WORK INSTRUCTIONS: Exact transcript, pictures excluded: write out every record below.
══ SUPPLIED DATA ══
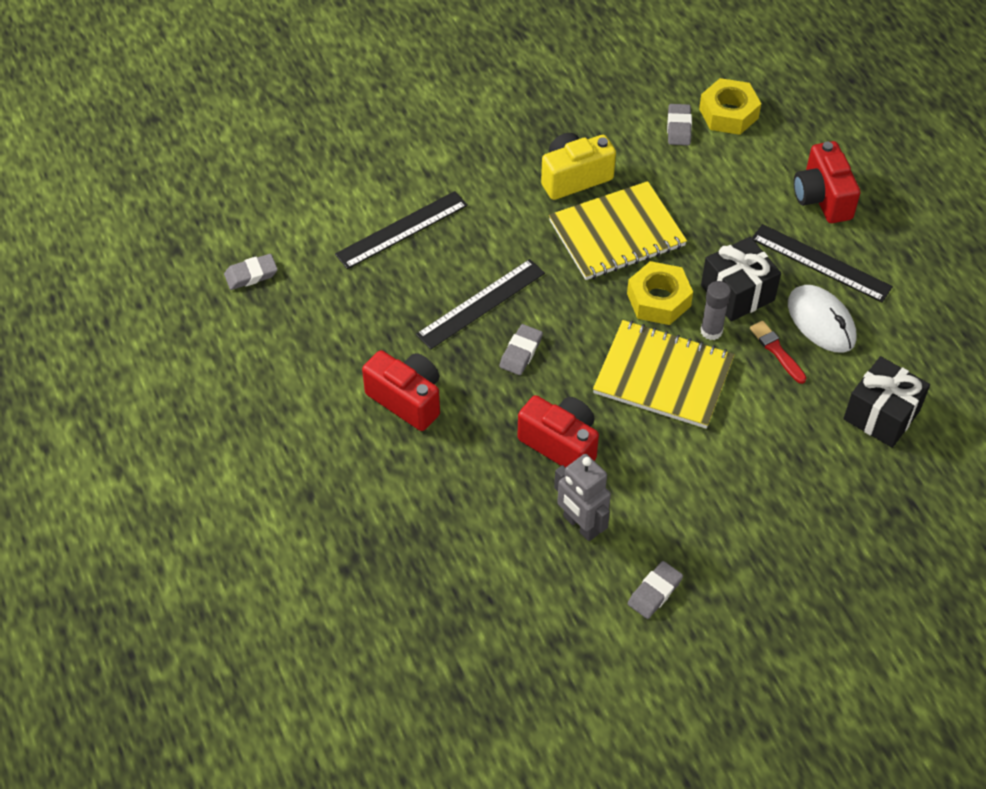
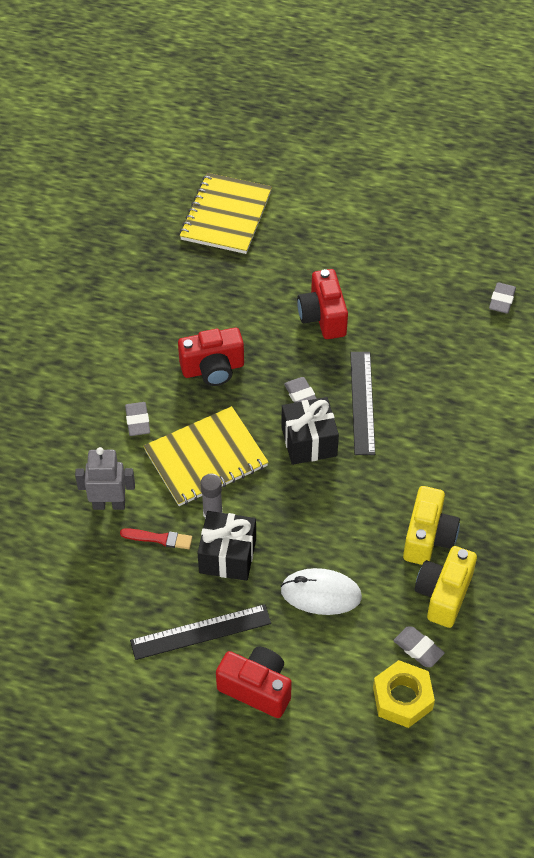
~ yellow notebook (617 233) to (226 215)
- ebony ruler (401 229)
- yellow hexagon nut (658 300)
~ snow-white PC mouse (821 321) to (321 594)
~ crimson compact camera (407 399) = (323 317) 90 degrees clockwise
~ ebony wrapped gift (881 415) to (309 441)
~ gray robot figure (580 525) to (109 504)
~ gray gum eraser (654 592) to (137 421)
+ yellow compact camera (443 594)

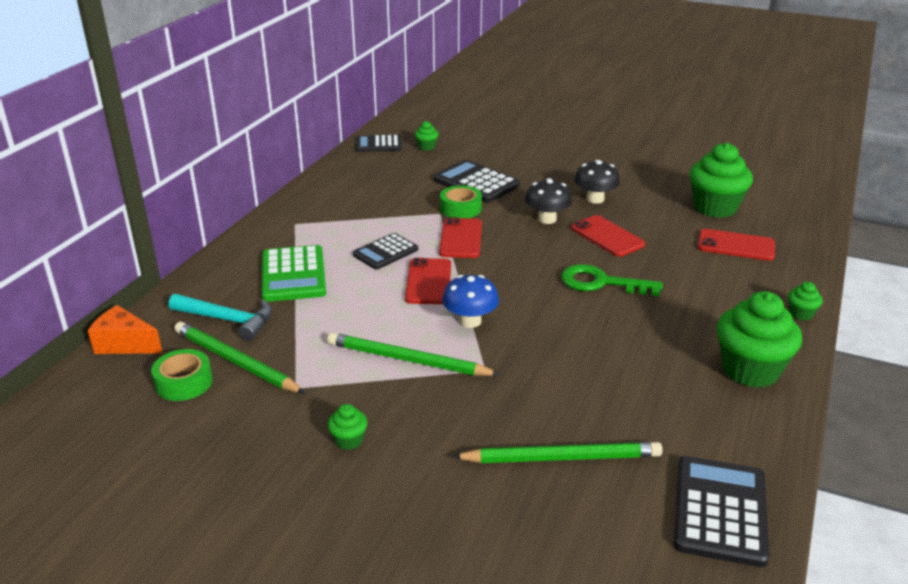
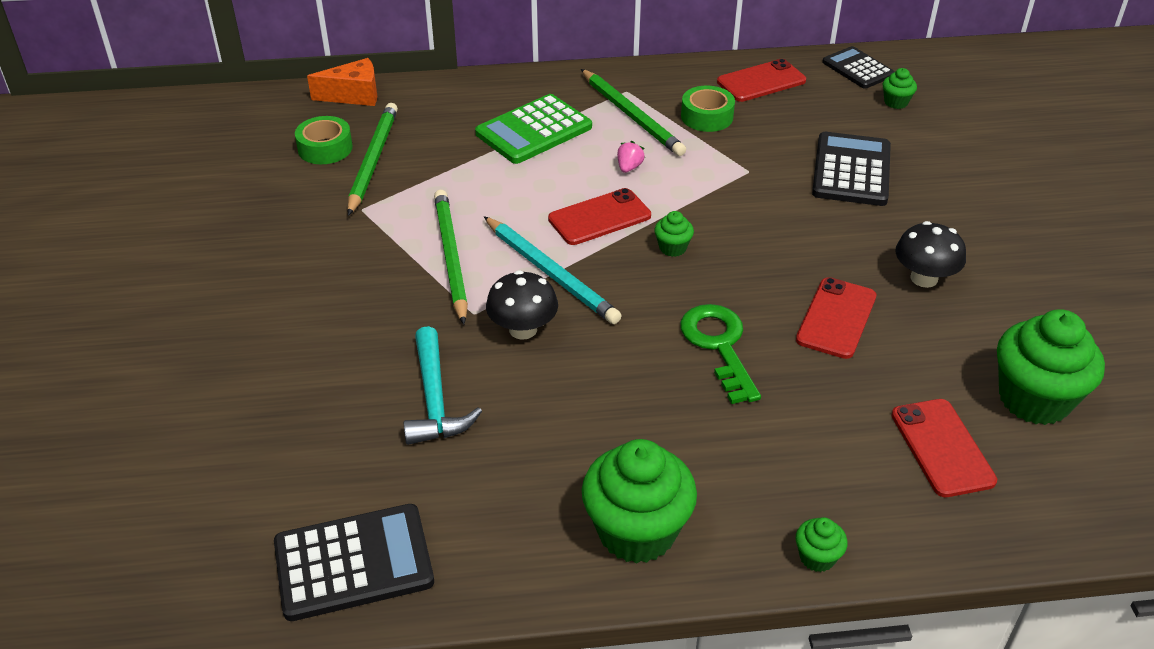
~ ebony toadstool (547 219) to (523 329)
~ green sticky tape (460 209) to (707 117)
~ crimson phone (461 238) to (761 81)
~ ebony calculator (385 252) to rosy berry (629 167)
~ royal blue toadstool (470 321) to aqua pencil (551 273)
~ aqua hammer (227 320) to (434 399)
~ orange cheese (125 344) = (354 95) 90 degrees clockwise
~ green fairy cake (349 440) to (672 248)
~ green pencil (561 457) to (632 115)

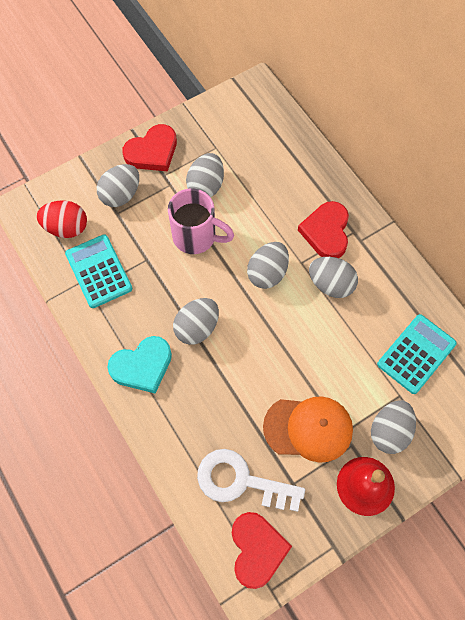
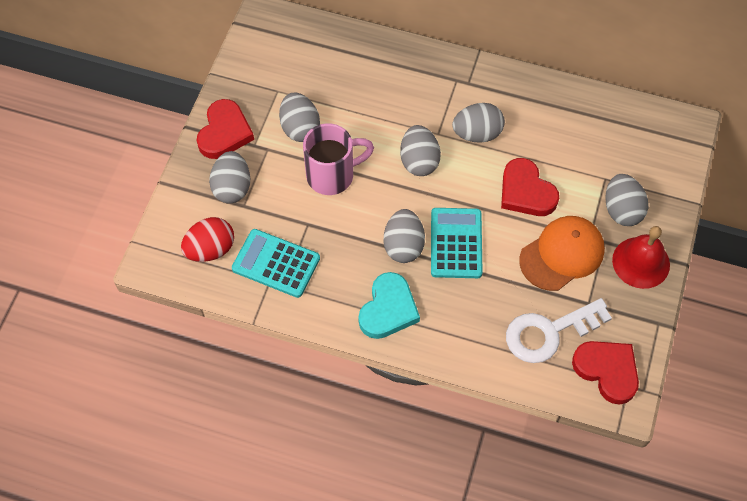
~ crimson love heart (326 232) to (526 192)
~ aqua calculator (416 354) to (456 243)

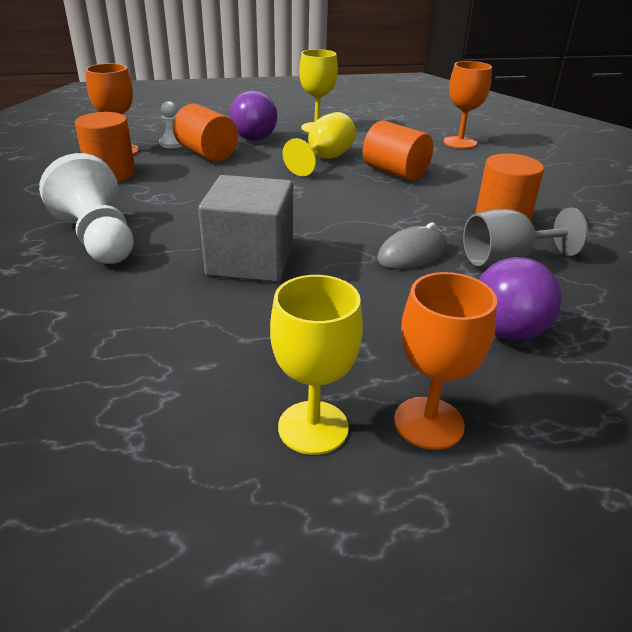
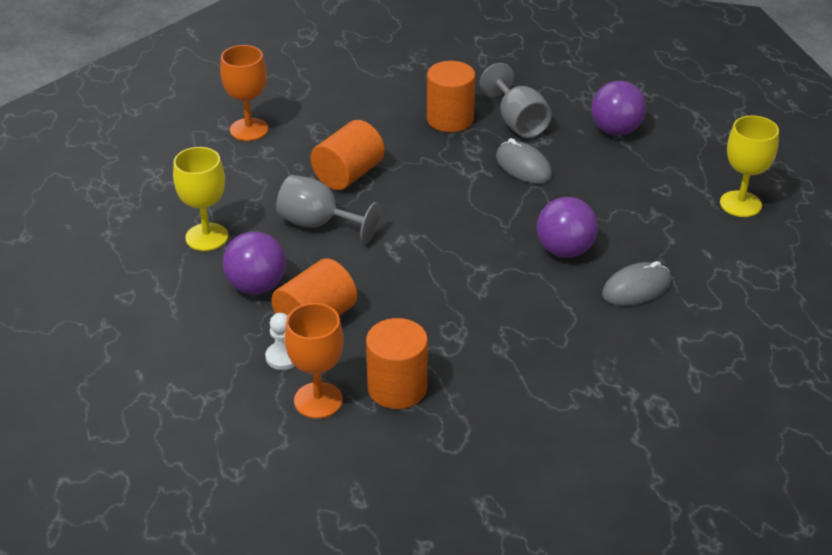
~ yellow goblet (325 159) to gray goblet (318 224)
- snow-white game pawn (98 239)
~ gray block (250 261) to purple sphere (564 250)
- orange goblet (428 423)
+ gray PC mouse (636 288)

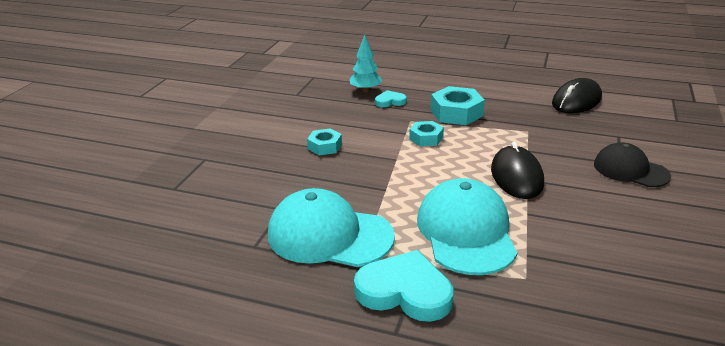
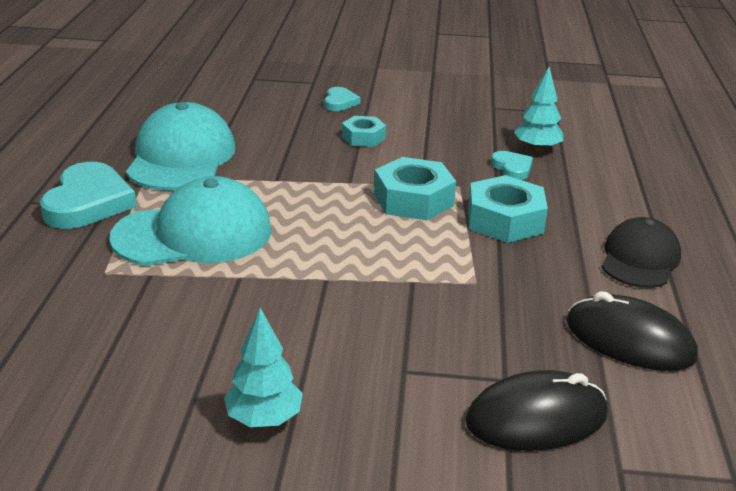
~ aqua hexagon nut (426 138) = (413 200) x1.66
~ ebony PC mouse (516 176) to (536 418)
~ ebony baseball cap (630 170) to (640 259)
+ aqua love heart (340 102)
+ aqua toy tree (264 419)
═══
WRITTEN ANSWER:
~ yellow notebook (617 233) to (226 215)
- ebony ruler (401 229)
- yellow hexagon nut (658 300)
~ snow-white PC mouse (821 321) to (321 594)
~ crimson compact camera (407 399) = (323 317) 90 degrees clockwise
~ ebony wrapped gift (881 415) to (309 441)
~ gray robot figure (580 525) to (109 504)
~ gray gum eraser (654 592) to (137 421)
+ yellow compact camera (443 594)

~ ebony toadstool (547 219) to (523 329)
~ green sticky tape (460 209) to (707 117)
~ crimson phone (461 238) to (761 81)
~ ebony calculator (385 252) to rosy berry (629 167)
~ royal blue toadstool (470 321) to aqua pencil (551 273)
~ aqua hammer (227 320) to (434 399)
~ orange cheese (125 344) = (354 95) 90 degrees clockwise
~ green fairy cake (349 440) to (672 248)
~ green pencil (561 457) to (632 115)

~ crimson love heart (326 232) to (526 192)
~ aqua calculator (416 354) to (456 243)

~ yellow goblet (325 159) to gray goblet (318 224)
- snow-white game pawn (98 239)
~ gray block (250 261) to purple sphere (564 250)
- orange goblet (428 423)
+ gray PC mouse (636 288)

~ aqua hexagon nut (426 138) = (413 200) x1.66
~ ebony PC mouse (516 176) to (536 418)
~ ebony baseball cap (630 170) to (640 259)
+ aqua love heart (340 102)
+ aqua toy tree (264 419)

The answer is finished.